------ Records to use ------

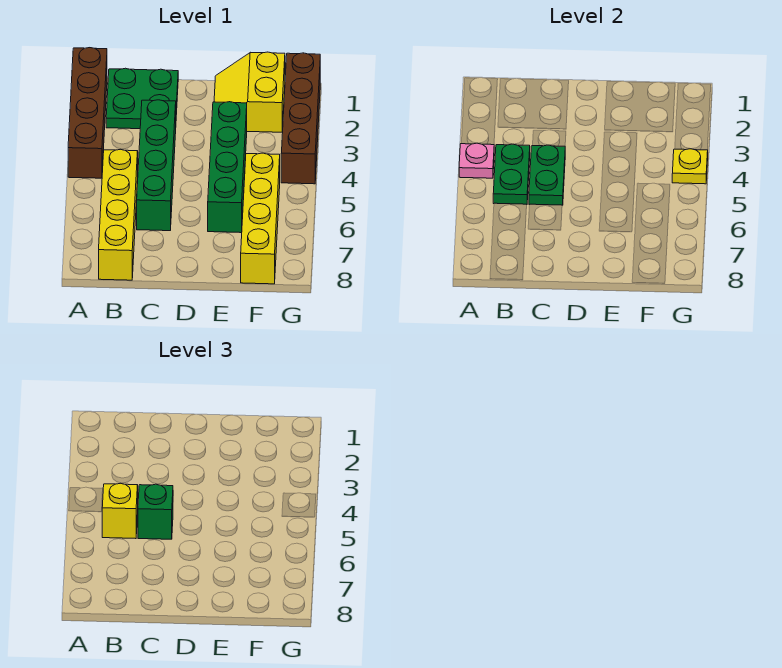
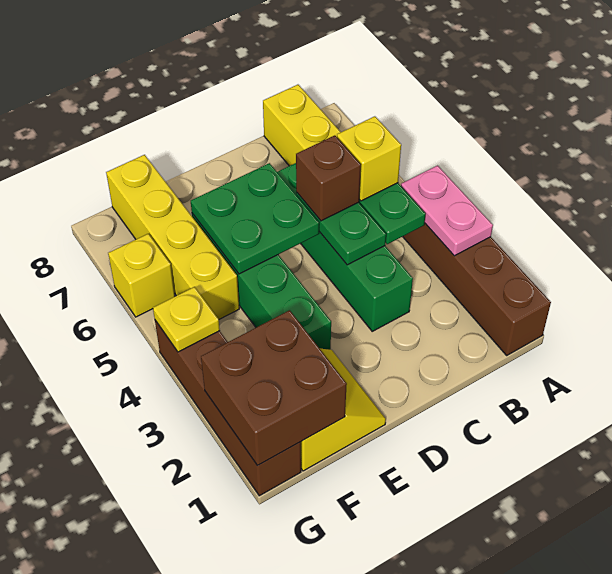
pink 1x1 plate [459,143,494,178] -> pink 1x2 plate [401,166,493,256]
green 2x2 plate [106,68,178,129] -> green 2x2 plate moved to [191,163,319,274]
green 1x1 brick [138,484,173,539] -> brown 1x1 brick [296,135,361,221]
none -> brown 2x2 brick [201,310,347,466]
none -> yellow 1x1 brick [108,234,175,317]

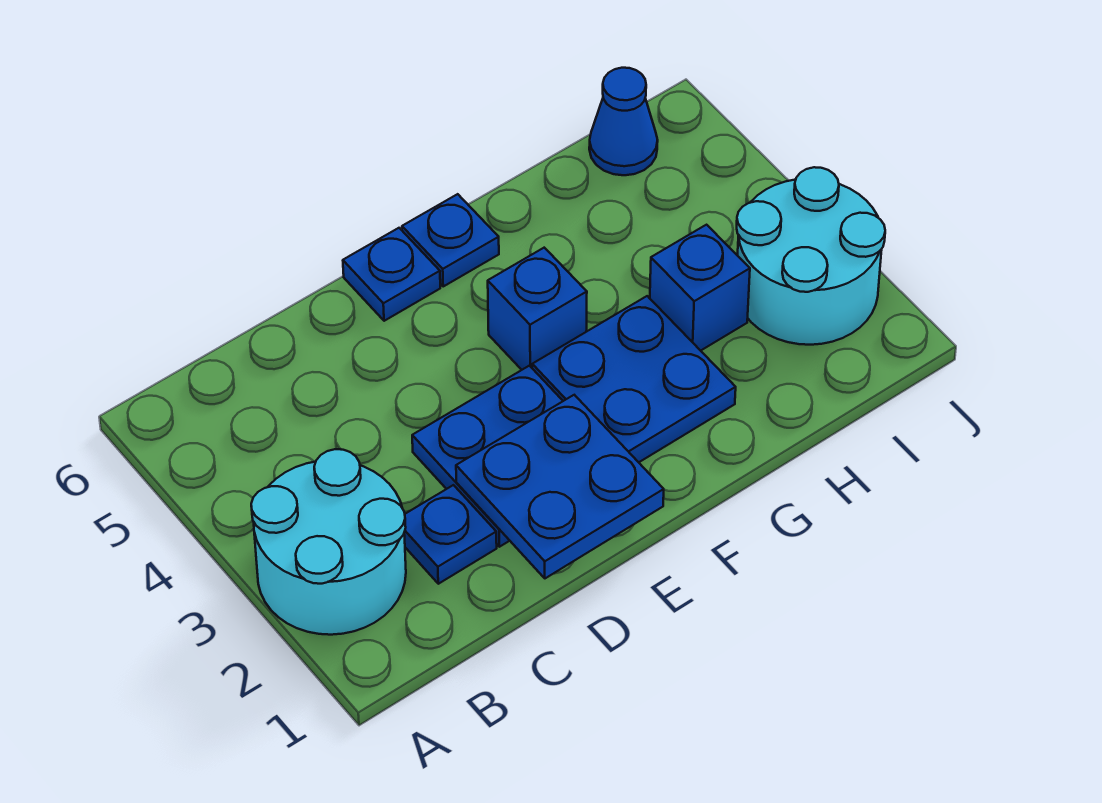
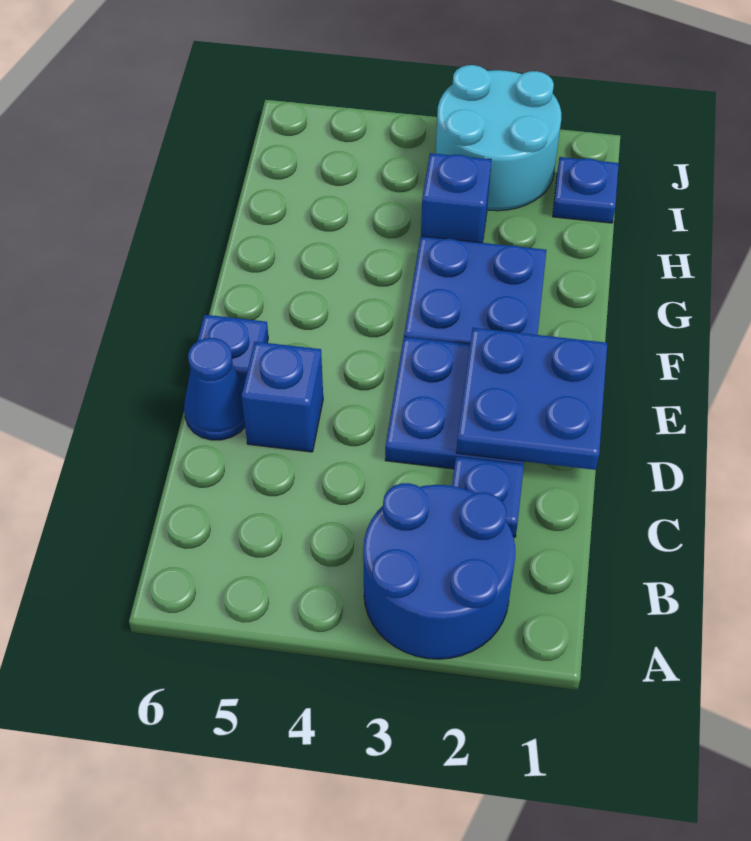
cyan 2x2 round brick [251,449,406,635] -> blue 2x2 round brick [363,483,515,659]
blue 1x1 brick [488,248,587,370] -> blue 1x1 brick moved to [242,342,323,452]
blue 1x1 plate [402,194,499,286] -> blue 1x1 plate moved to [553,157,619,223]
blue 1x1 cone [589,68,658,175] -> blue 1x1 cone moved to [184,338,245,440]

------

**About this exercise:**
Your answer must be an exact copy of the records above, with no pictures included.

**Your solution:**
pink 1x1 plate [459,143,494,178] -> pink 1x2 plate [401,166,493,256]
green 2x2 plate [106,68,178,129] -> green 2x2 plate moved to [191,163,319,274]
green 1x1 brick [138,484,173,539] -> brown 1x1 brick [296,135,361,221]
none -> brown 2x2 brick [201,310,347,466]
none -> yellow 1x1 brick [108,234,175,317]

cyan 2x2 round brick [251,449,406,635] -> blue 2x2 round brick [363,483,515,659]
blue 1x1 brick [488,248,587,370] -> blue 1x1 brick moved to [242,342,323,452]
blue 1x1 plate [402,194,499,286] -> blue 1x1 plate moved to [553,157,619,223]
blue 1x1 cone [589,68,658,175] -> blue 1x1 cone moved to [184,338,245,440]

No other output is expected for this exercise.